▸ **Task**
In the material below, the lines between the one holding "purple brick C5:C6" and the one holding "none -> black plate I2 level 1", inclusive, are to be set down word for word. Pictures stay out.

BEGIN Supplied material

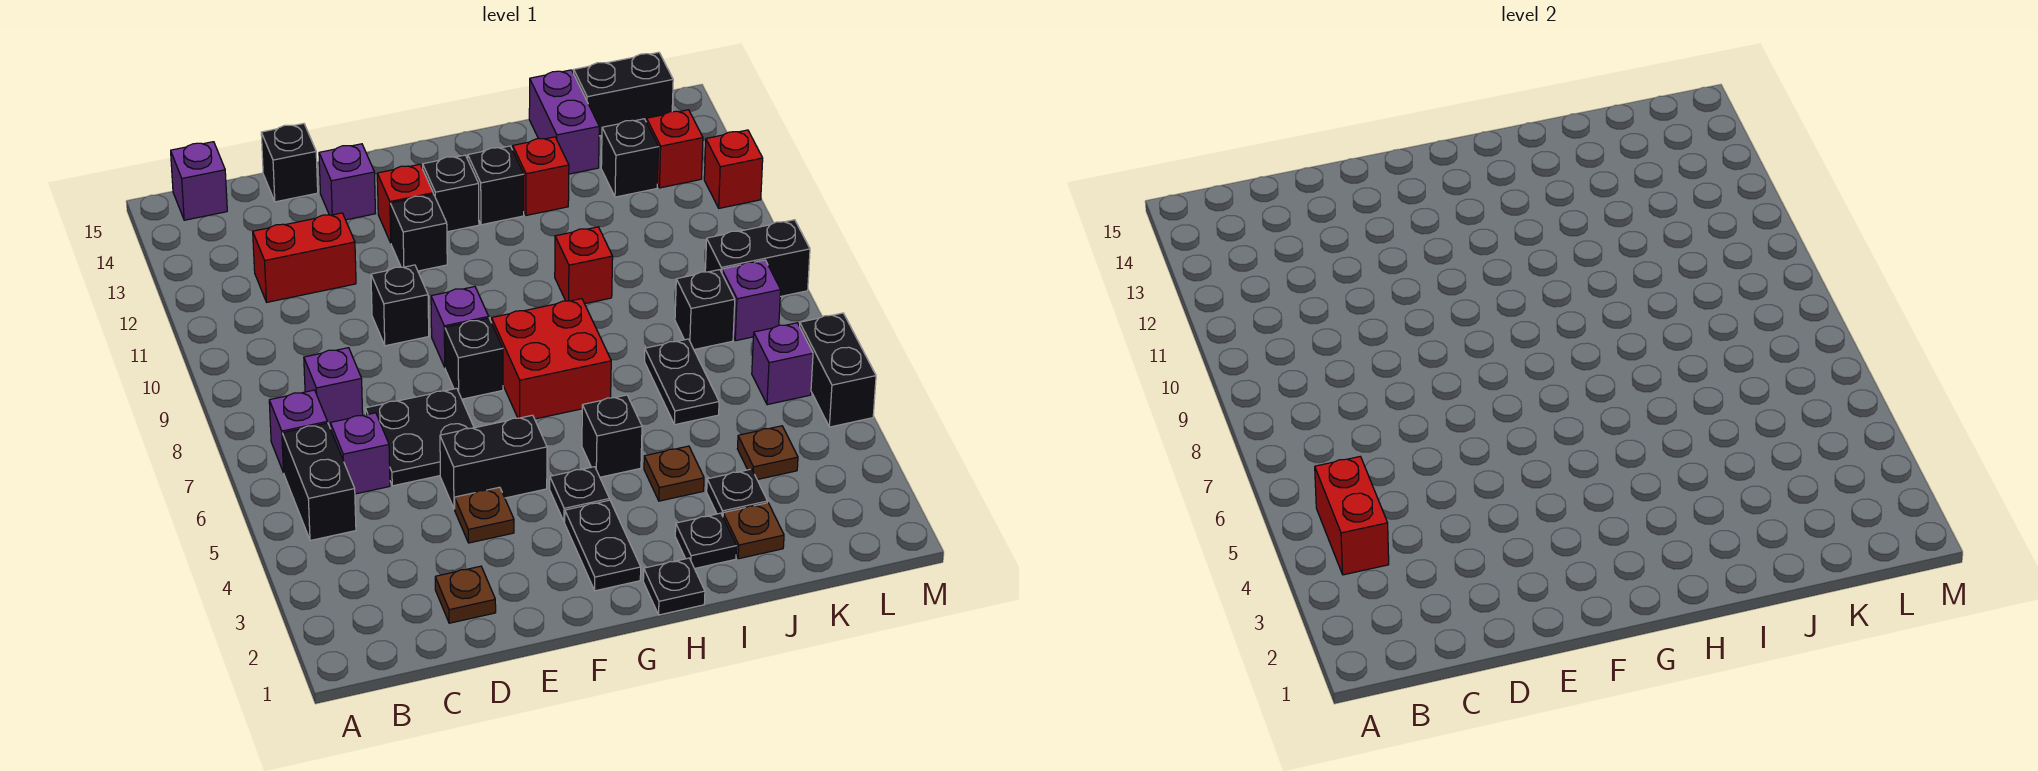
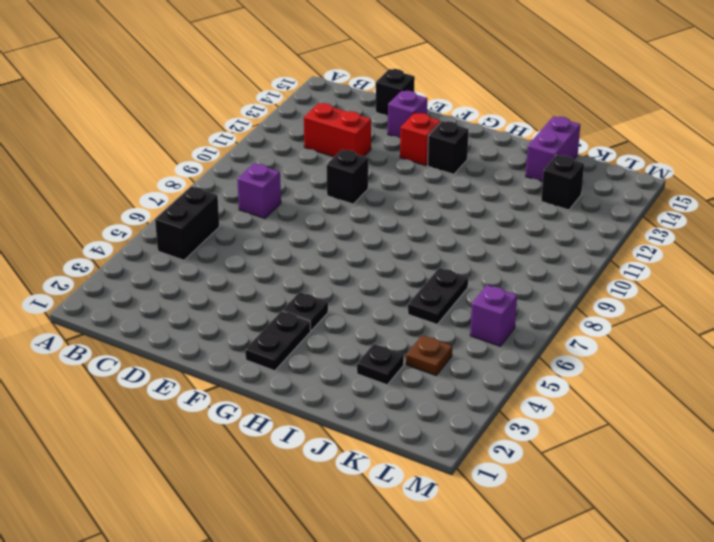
none -> purple brick B7 level 1
none -> purple brick B15 level 1
none -> purple brick C6 level 1
none -> brown plate D2 level 1

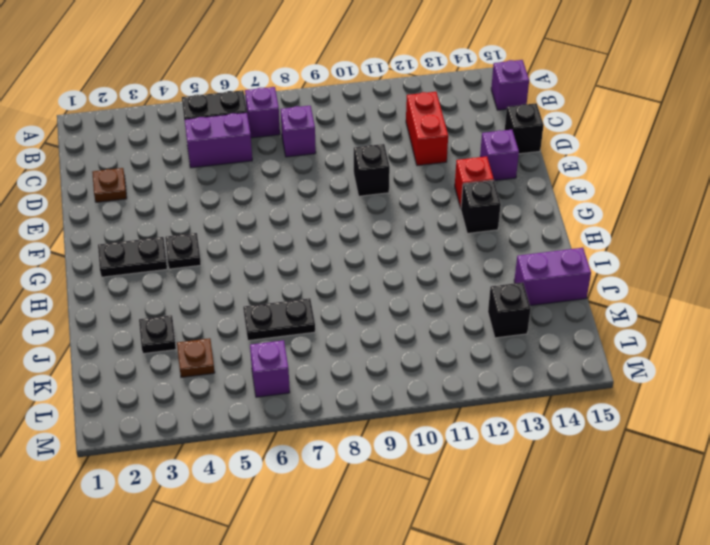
purple brick C5:C6 level 1 -> purple brick C6 level 1
none -> black plate D6:E7 level 1
none -> brown plate E4 level 1
none -> black brick E5:F5 level 1
none -> black brick F8 level 1

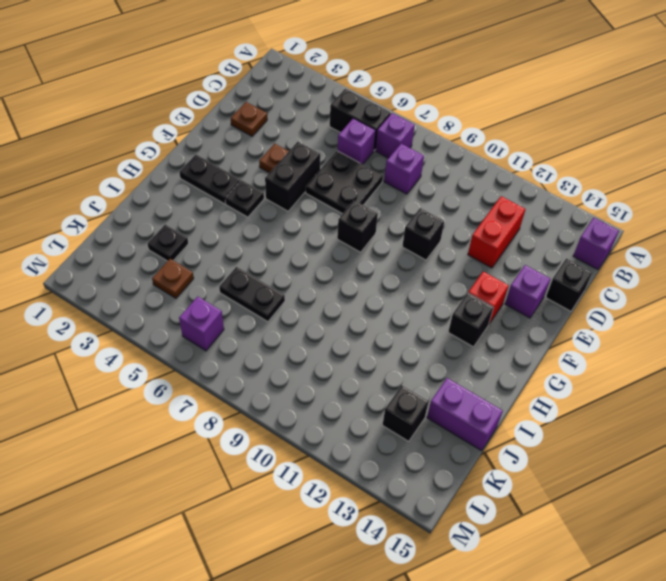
none -> purple brick F9 level 1
none -> black brick F12 level 1
none -> red brick G7:H8 level 1
none -> black plate H1 level 1

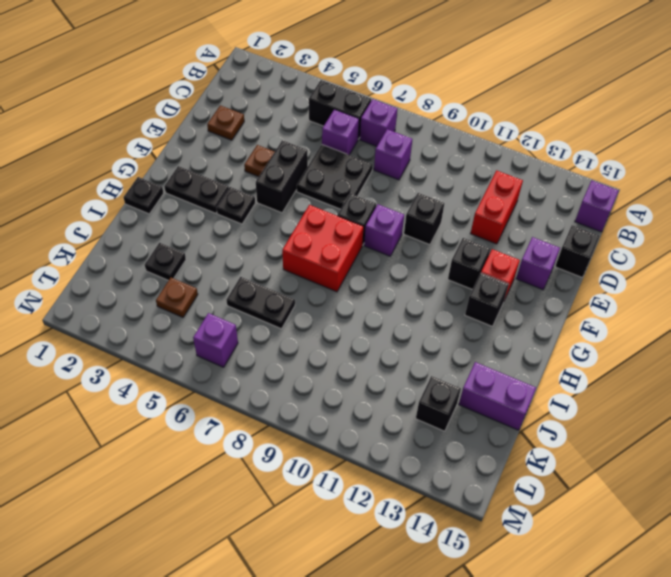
none -> black brick H5 level 1
none -> black brick H13 level 1
none -> black plate I2 level 1
none -> brown plate I4 level 1

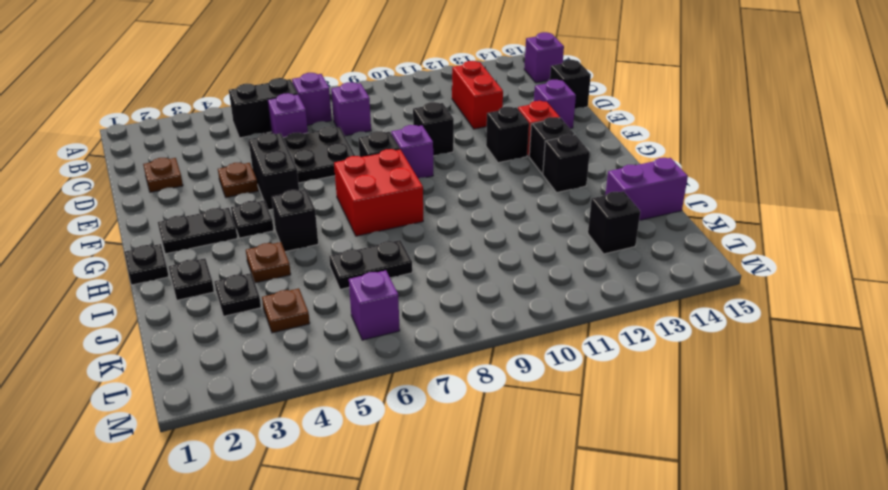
none -> red brick I10 level 1
none -> red brick I13 level 1
none -> brown plate J2 level 1
none -> black brick K8 level 1

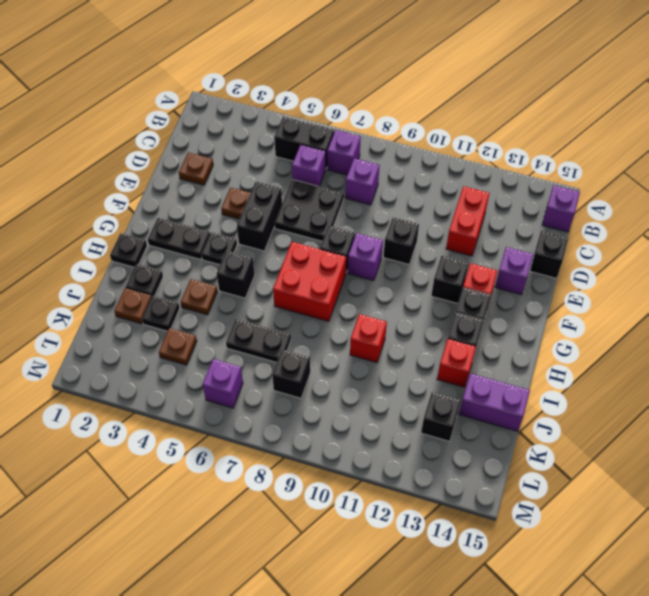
none -> black brick K15:L15 level 1
none -> purple brick L8 level 1
none -> black brick L9:M9 level 1
none -> red brick L13 level 1

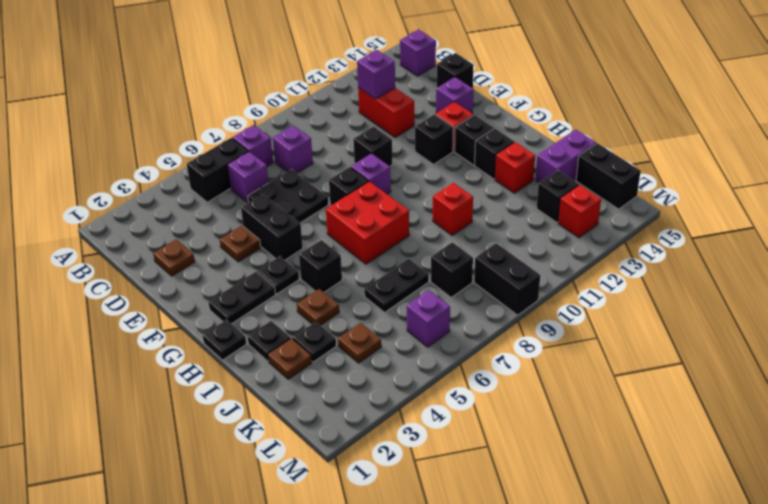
purple brick C12 level 2 -> purple brick L8 level 1
none -> black brick M5:M6 level 1
none -> red brick M12 level 1
none -> red brick B4:B5 level 2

END Supplied material

▸ **Result of the exercise**
purple brick C5:C6 level 1 -> purple brick C6 level 1
none -> black plate D6:E7 level 1
none -> brown plate E4 level 1
none -> black brick E5:F5 level 1
none -> black brick F8 level 1

none -> purple brick F9 level 1
none -> black brick F12 level 1
none -> red brick G7:H8 level 1
none -> black plate H1 level 1

none -> black brick H5 level 1
none -> black brick H13 level 1
none -> black plate I2 level 1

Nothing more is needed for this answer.